What is being asked: Each line containing the string "none" should be copied out of the entries.

======== Information provided ========

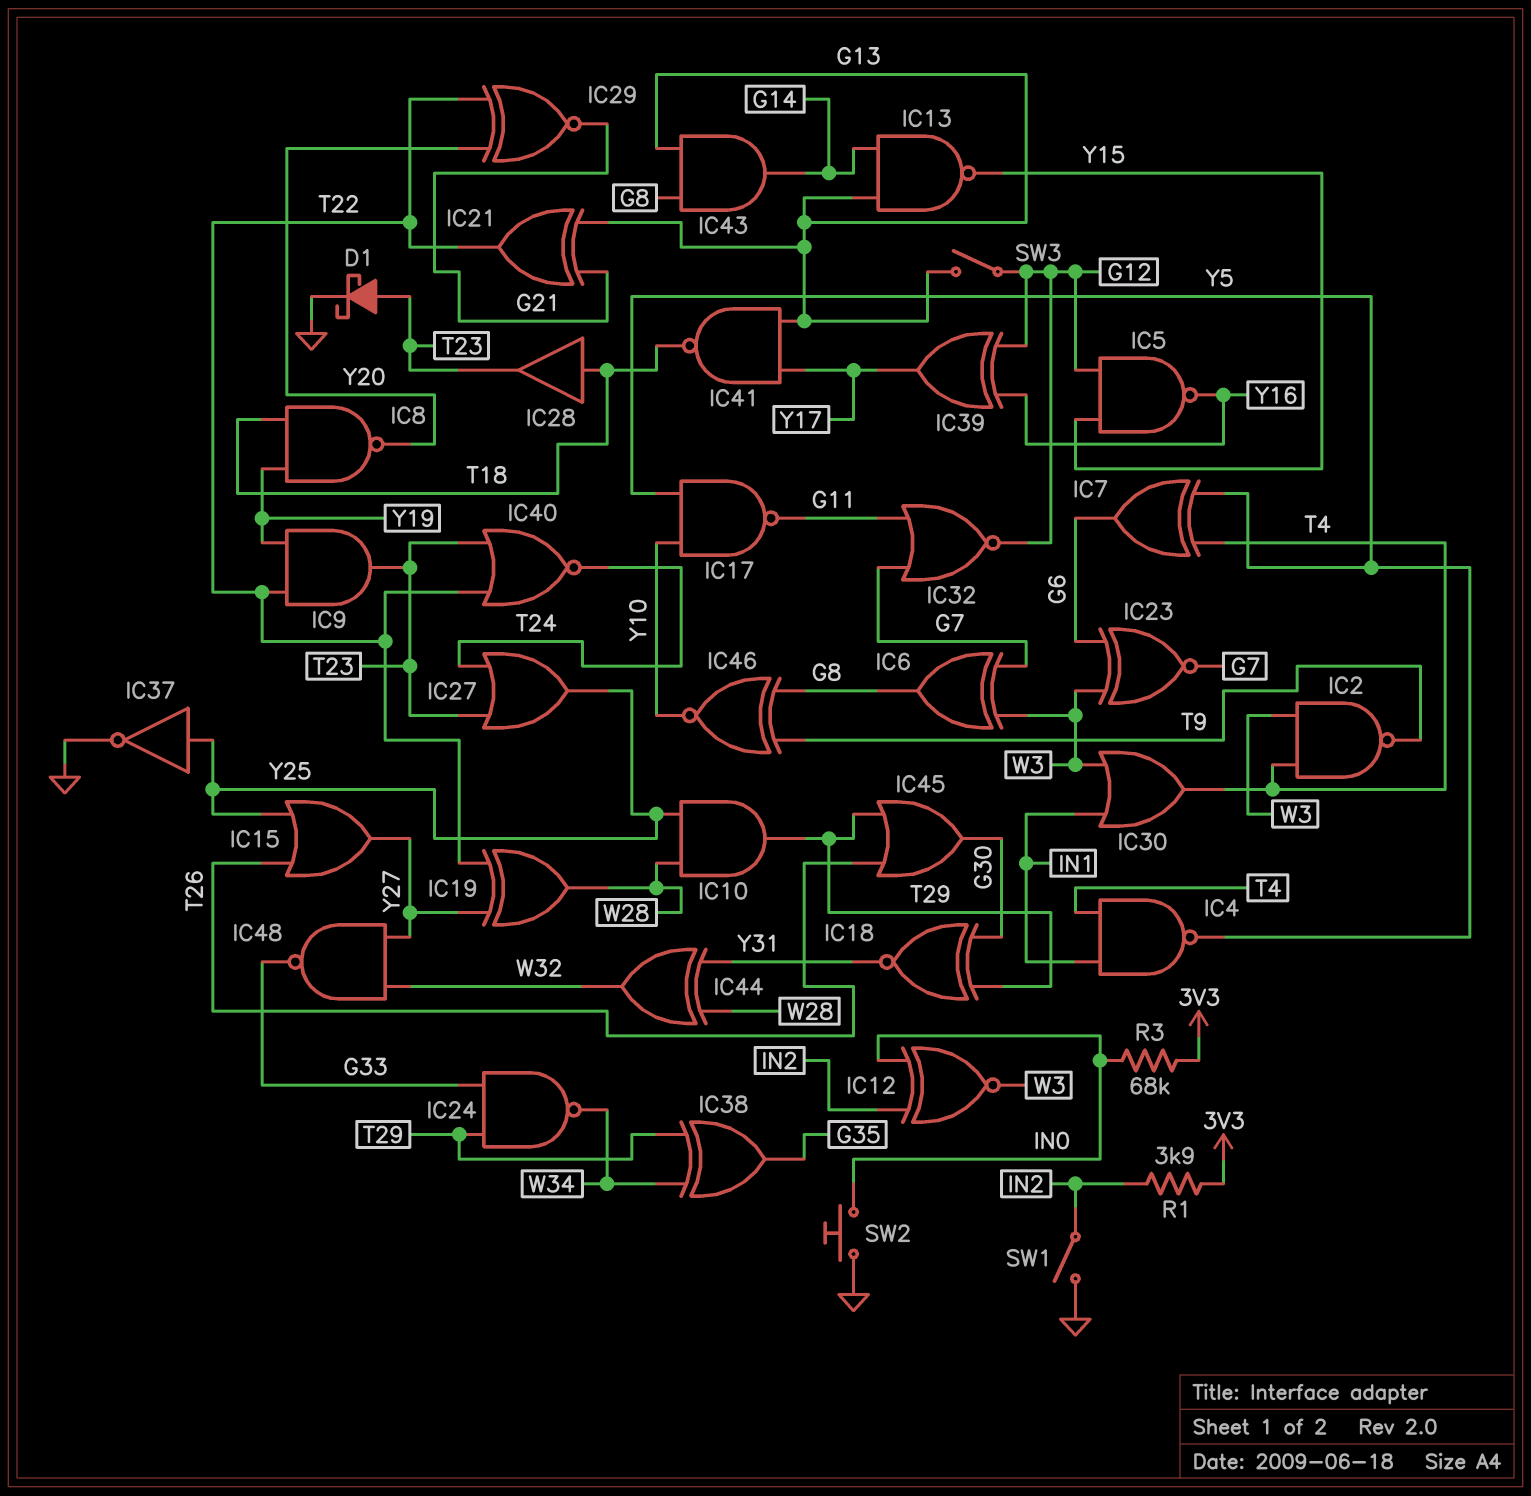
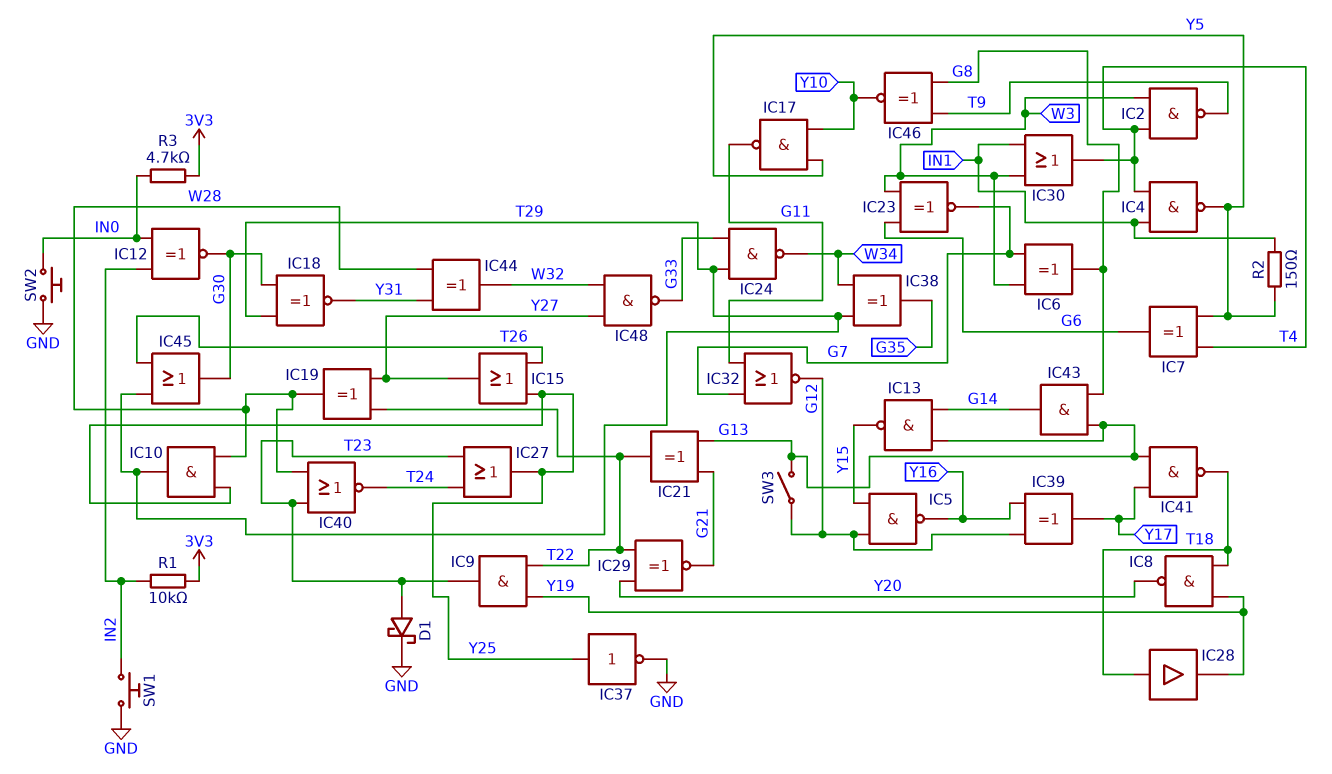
IC12: XNOR (in IN0, in IN2, out W3) -> XNOR (in IN0, in IN2, out G30)
IC28: buffer (in T18, out T23) -> buffer (in T18, out Y19)
IC40: NOR (in T22, in T23, out T24) -> NOR (in T23, in W28, out T24)
R1: 3.9k (3V3, IN2) -> 10k (3V3, IN2)
R2: none -> 150 (IN1, Y5)
R3: 68k (3V3, IN0) -> 4.7k (3V3, IN0)
SW1: switch (GND, IN2) -> button (GND, IN2)

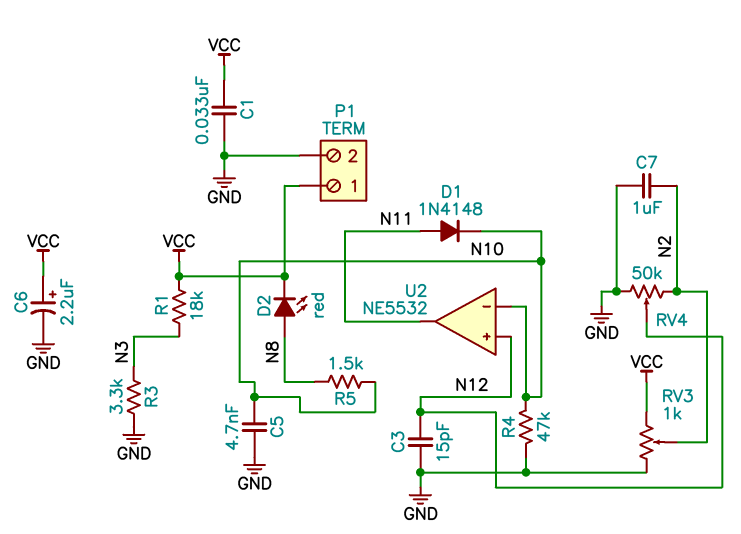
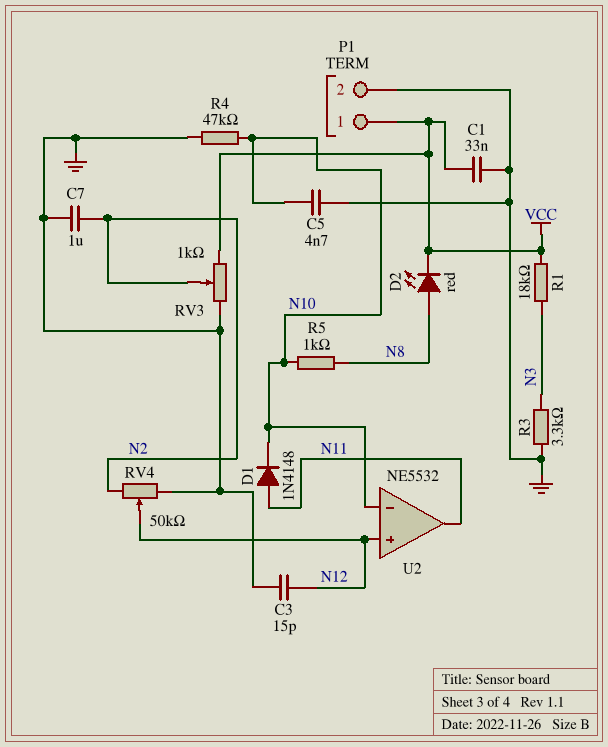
C6: 2.2uF (plus VCC, minus GND) -> none
R5: 1.5k (N8, N10) -> 1k (N8, N10)

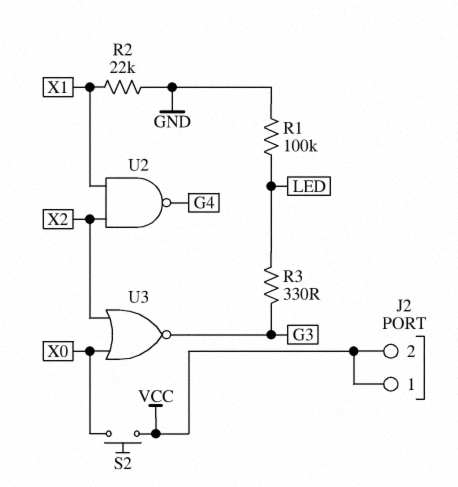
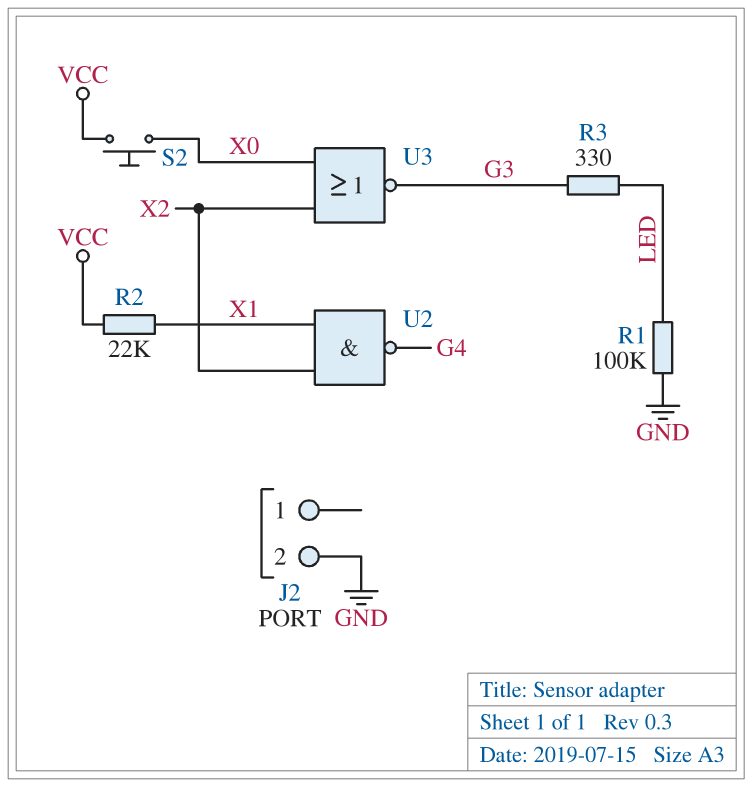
J2 pin 1: VCC -> none
J2 pin 2: VCC -> GND
R2: 22k (GND, X1) -> 22k (VCC, X1)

========

Your solution:
R2: none -> 150 (IN1, Y5)
C6: 2.2uF (plus VCC, minus GND) -> none
J2 pin 1: VCC -> none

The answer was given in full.